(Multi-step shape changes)
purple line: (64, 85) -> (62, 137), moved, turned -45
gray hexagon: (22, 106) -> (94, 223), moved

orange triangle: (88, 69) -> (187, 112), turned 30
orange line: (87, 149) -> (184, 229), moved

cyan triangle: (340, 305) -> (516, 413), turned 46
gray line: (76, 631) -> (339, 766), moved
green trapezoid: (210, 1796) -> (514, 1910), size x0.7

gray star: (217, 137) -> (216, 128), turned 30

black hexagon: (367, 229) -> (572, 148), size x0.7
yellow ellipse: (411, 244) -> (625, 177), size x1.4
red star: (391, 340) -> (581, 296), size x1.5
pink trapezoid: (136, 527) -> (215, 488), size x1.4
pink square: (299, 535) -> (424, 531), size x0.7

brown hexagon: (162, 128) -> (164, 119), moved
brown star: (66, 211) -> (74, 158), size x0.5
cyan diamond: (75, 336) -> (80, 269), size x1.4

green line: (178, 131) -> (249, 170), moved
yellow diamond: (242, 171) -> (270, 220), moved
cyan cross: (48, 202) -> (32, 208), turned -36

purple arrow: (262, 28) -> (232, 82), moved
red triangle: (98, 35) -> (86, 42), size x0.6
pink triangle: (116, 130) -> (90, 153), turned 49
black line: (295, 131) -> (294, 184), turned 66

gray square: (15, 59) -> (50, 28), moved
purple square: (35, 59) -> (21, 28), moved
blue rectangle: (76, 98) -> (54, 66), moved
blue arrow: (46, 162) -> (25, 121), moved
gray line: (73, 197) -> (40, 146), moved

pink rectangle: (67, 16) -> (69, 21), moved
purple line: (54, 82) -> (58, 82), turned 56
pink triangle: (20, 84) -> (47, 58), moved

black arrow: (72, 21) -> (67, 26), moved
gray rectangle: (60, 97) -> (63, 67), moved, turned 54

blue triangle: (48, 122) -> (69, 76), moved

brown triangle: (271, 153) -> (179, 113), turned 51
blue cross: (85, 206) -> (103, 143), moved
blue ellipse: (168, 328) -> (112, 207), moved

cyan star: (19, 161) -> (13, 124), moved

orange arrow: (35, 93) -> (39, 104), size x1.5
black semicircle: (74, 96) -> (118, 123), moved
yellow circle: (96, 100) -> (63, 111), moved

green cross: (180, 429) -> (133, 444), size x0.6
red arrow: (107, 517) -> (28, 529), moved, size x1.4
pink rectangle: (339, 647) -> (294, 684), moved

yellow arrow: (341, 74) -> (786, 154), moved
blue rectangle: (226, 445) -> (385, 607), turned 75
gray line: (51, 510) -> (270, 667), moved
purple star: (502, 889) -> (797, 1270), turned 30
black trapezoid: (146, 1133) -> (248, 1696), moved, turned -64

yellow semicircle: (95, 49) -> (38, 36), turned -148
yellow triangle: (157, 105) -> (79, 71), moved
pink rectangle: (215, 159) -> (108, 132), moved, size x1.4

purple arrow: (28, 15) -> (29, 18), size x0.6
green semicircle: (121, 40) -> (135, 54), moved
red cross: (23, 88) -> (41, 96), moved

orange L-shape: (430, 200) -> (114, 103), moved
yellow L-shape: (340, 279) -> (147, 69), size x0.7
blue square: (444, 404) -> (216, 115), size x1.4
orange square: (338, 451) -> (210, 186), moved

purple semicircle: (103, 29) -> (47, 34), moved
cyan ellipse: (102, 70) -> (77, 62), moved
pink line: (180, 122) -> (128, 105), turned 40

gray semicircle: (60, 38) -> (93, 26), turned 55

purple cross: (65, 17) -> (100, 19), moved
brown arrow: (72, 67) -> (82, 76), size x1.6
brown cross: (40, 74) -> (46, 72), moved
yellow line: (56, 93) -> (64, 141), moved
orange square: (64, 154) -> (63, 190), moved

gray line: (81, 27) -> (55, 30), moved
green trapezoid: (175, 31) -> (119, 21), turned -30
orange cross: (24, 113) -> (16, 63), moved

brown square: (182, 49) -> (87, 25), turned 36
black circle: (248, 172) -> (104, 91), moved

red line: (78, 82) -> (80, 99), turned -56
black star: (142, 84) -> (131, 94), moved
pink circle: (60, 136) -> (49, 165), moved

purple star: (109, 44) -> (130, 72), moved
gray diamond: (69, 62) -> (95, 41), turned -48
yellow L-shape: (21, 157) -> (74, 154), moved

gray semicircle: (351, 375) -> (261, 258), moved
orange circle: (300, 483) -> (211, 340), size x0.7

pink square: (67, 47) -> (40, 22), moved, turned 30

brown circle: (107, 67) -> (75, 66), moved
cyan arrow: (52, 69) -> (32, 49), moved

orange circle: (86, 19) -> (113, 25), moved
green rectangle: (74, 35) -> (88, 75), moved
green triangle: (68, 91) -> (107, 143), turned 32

- [About this task]: Check each line of the records for "square" and copy the ones that contain it.

- [Solution for this exercise]:
pink square: (299, 535) -> (424, 531), size x0.7
gray square: (15, 59) -> (50, 28), moved
purple square: (35, 59) -> (21, 28), moved
blue square: (444, 404) -> (216, 115), size x1.4
orange square: (338, 451) -> (210, 186), moved
orange square: (64, 154) -> (63, 190), moved
brown square: (182, 49) -> (87, 25), turned 36
pink square: (67, 47) -> (40, 22), moved, turned 30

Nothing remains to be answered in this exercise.